Object state change records:
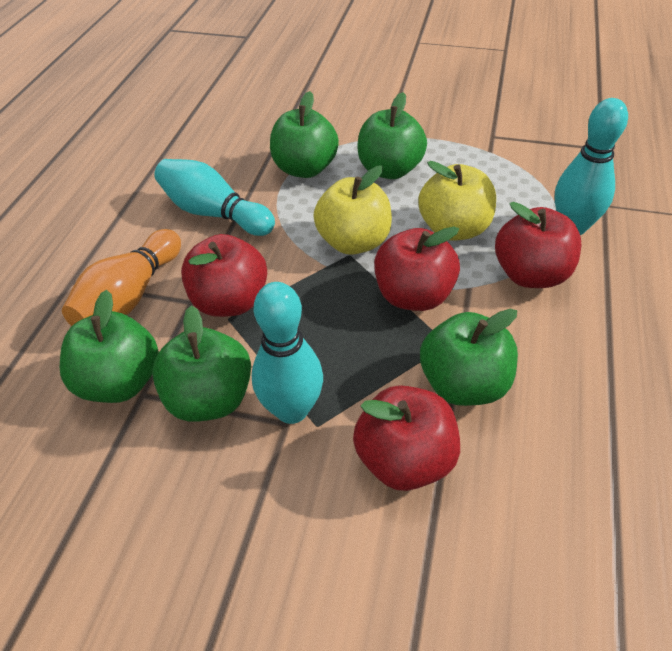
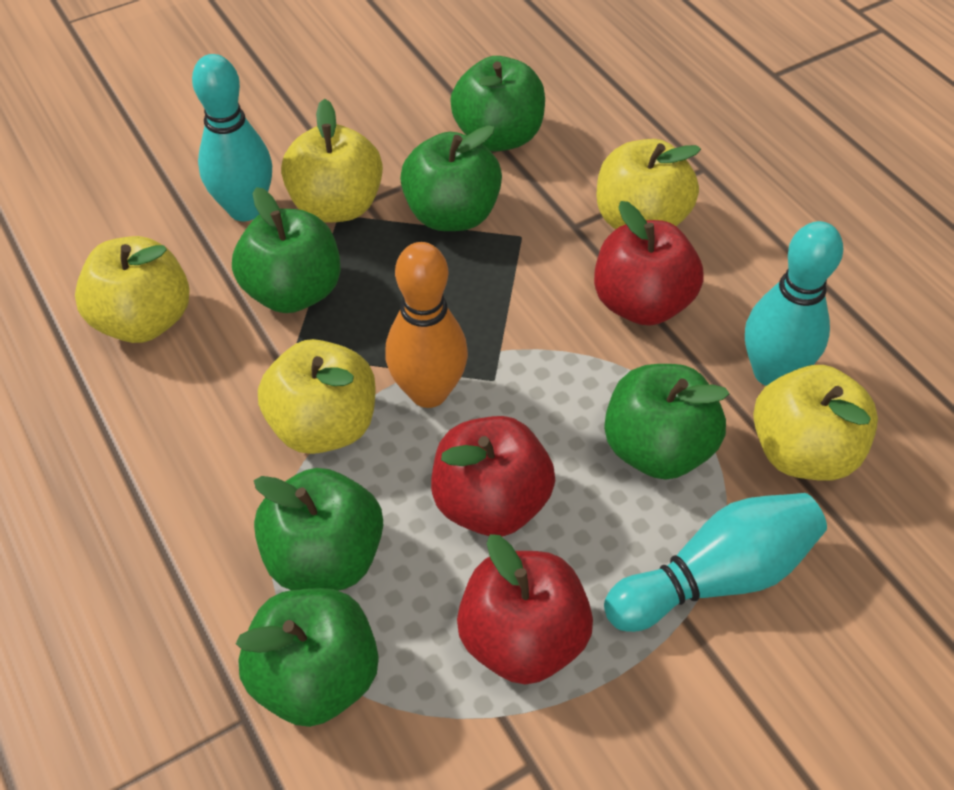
green apple: 5 -> 6
red apple: 4 -> 3
yellow apple: 2 -> 5

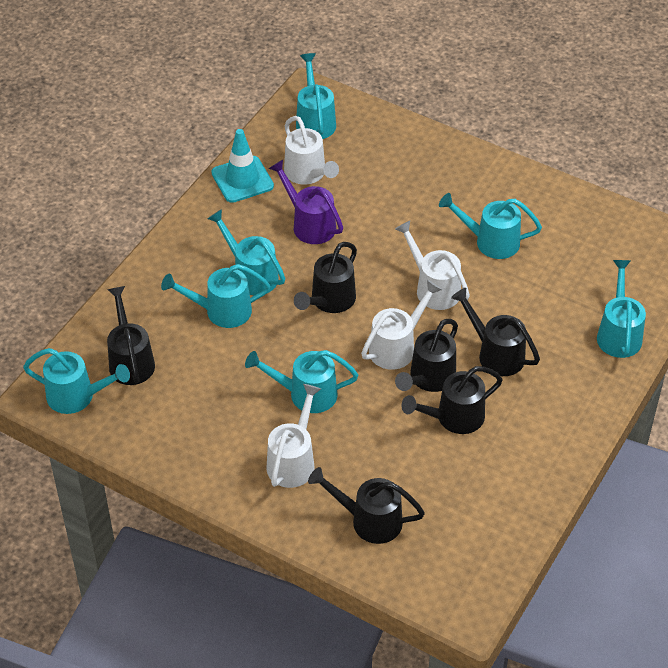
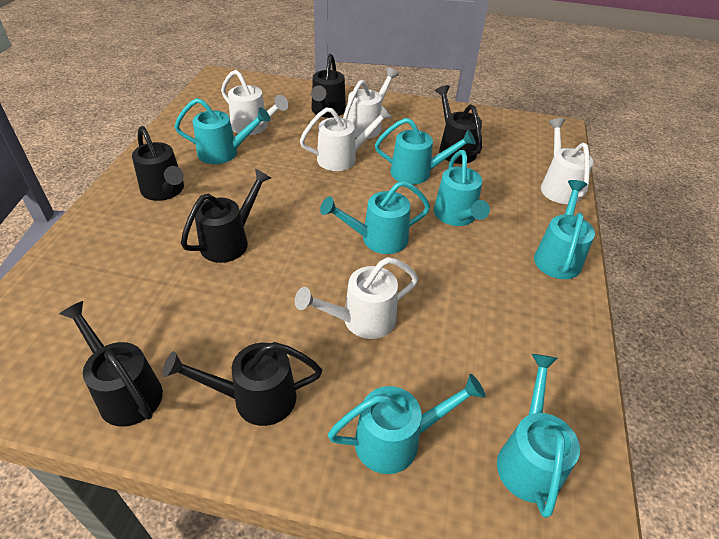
purple watering can: 1 -> 0
turquoise traffic cone: 1 -> 0
white watering can: 4 -> 5

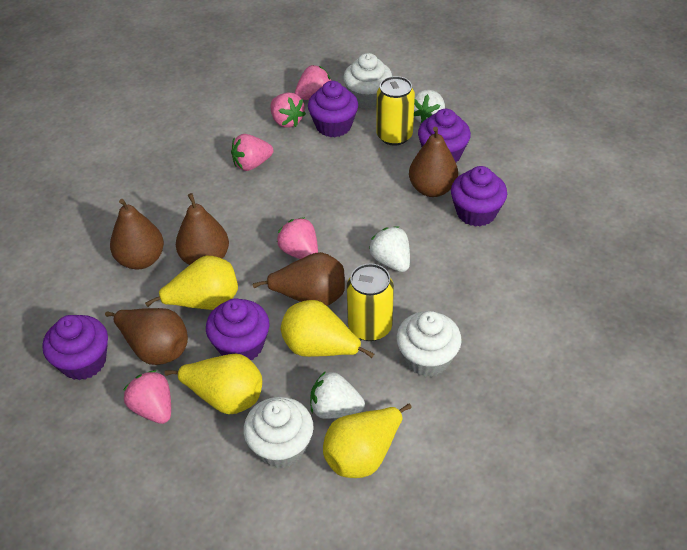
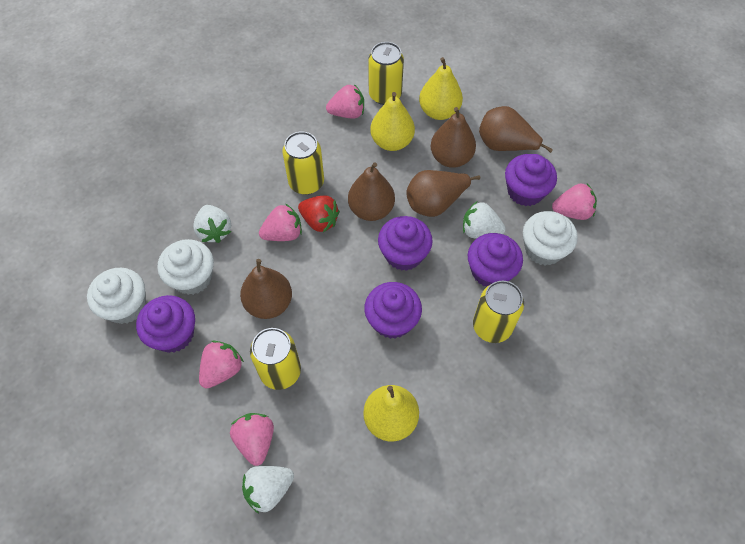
red strawberry: 0 -> 1
yellow can: 2 -> 4
yellow pear: 4 -> 3

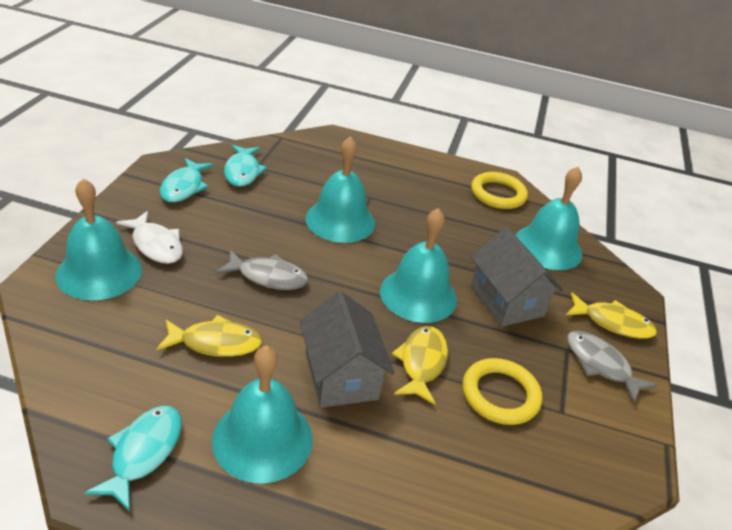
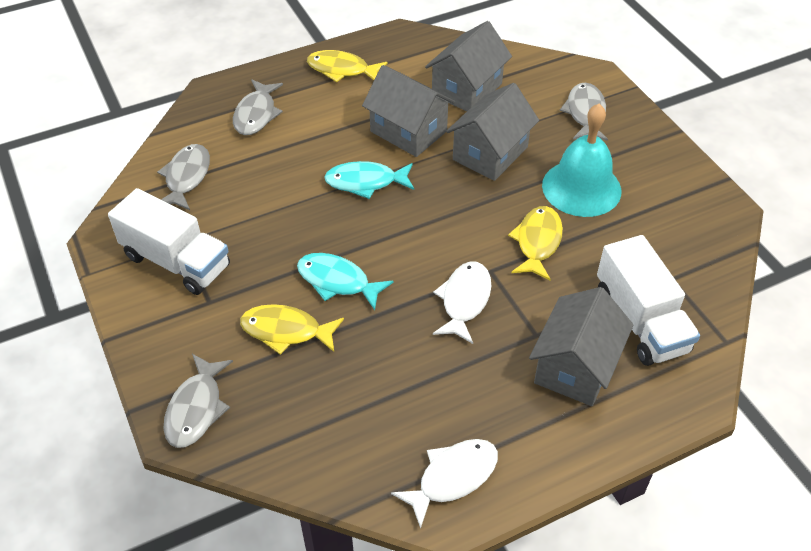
grey fish: 2 -> 4
grey house: 2 -> 4
turquoise bell: 5 -> 1
turquoise fish: 3 -> 2
white fish: 1 -> 2
white truck: 0 -> 2
yellow ring: 2 -> 0

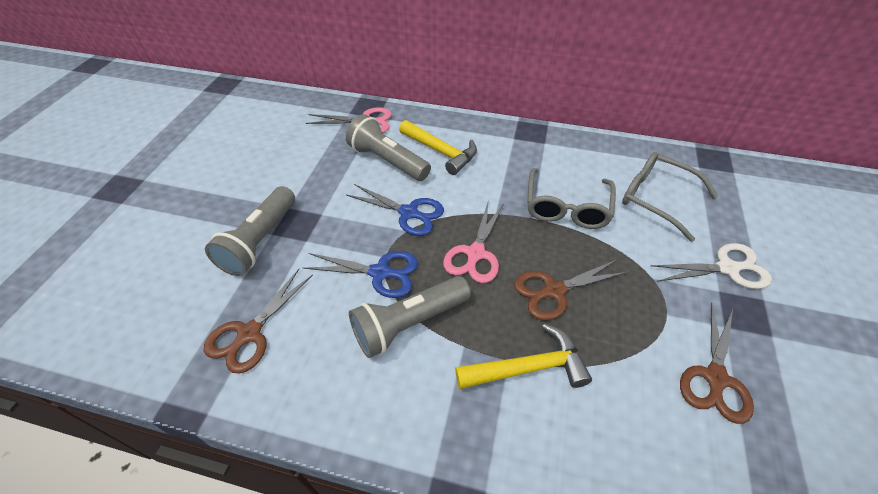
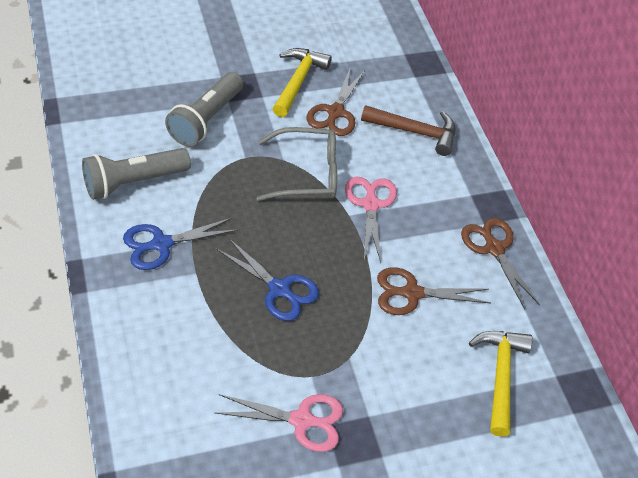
brown hammer: 0 -> 1
grey flashlight: 3 -> 2
grey glasses: 2 -> 1
white scissors: 1 -> 0

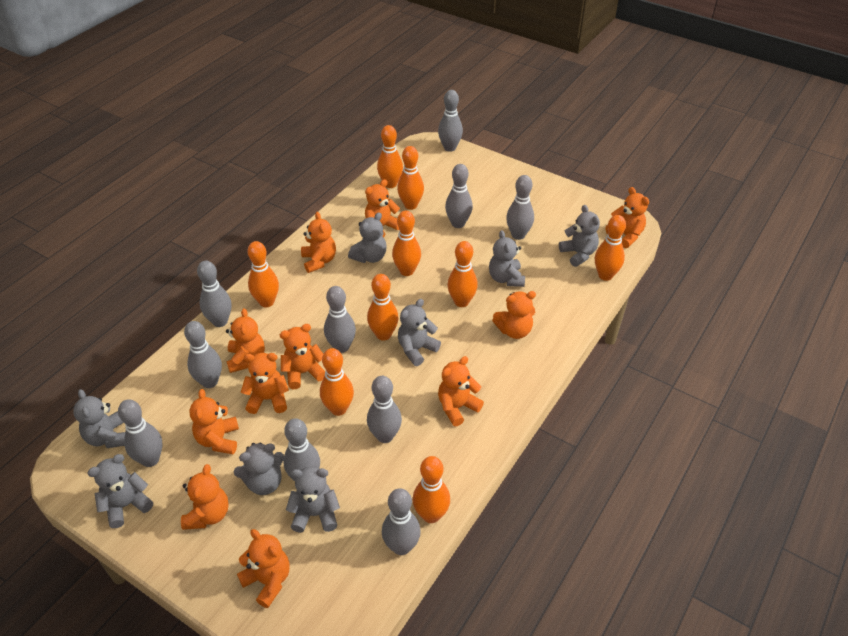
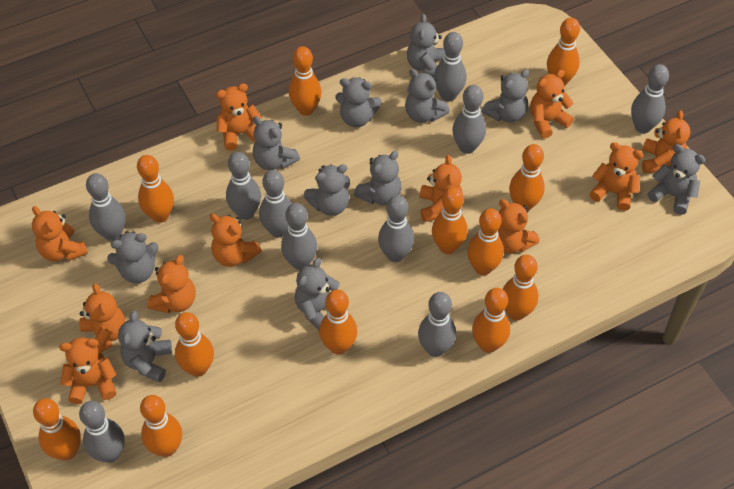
grey teddy bear: 8 -> 11
orange bowling pin: 9 -> 12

Exercise
Only the number is wanted. Count the lines above that include the word "grey".

Written reply
5